EXERCISE DATA =
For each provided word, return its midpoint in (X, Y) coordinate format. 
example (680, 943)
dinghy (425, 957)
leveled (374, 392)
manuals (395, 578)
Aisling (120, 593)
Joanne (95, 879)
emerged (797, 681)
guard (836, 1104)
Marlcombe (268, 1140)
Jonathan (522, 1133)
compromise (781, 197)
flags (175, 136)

WRITTEN TASK = Count the lines in the records above that contain the string "format", with case treated as significant. Reply with the number alone.

ANSWER TO THE PROBLEM = 1